Task instructions → Omit the images and return the remaining entries unchanged.

Material provided →
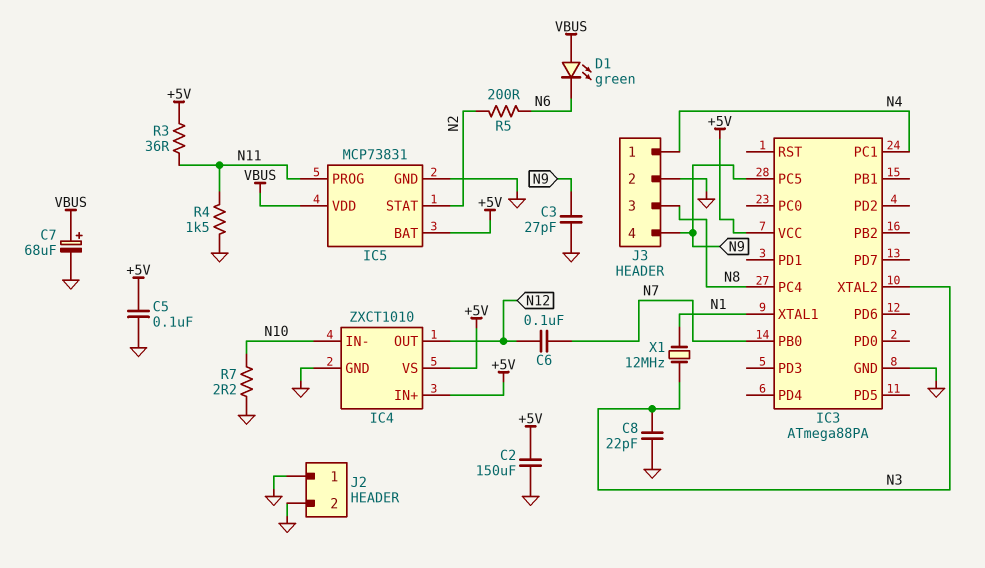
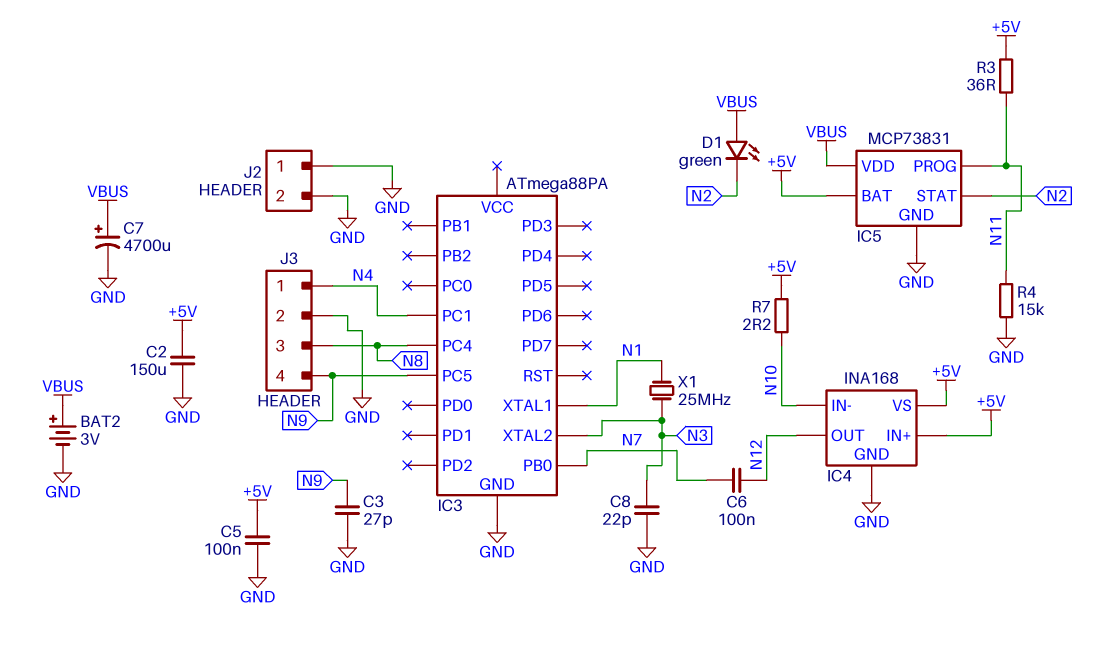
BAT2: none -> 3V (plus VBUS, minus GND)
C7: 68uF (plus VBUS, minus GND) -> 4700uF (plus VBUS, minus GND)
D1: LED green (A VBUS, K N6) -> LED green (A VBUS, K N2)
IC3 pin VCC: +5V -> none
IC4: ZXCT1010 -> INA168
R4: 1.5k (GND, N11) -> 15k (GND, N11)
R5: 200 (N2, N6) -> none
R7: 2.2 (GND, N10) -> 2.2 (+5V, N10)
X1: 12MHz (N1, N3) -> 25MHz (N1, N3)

Answer to this exercise →
BAT2: none -> 3V (plus VBUS, minus GND)
C7: 68uF (plus VBUS, minus GND) -> 4700uF (plus VBUS, minus GND)
D1: LED green (A VBUS, K N6) -> LED green (A VBUS, K N2)
IC3 pin VCC: +5V -> none
IC4: ZXCT1010 -> INA168
R4: 1.5k (GND, N11) -> 15k (GND, N11)
R5: 200 (N2, N6) -> none
R7: 2.2 (GND, N10) -> 2.2 (+5V, N10)
X1: 12MHz (N1, N3) -> 25MHz (N1, N3)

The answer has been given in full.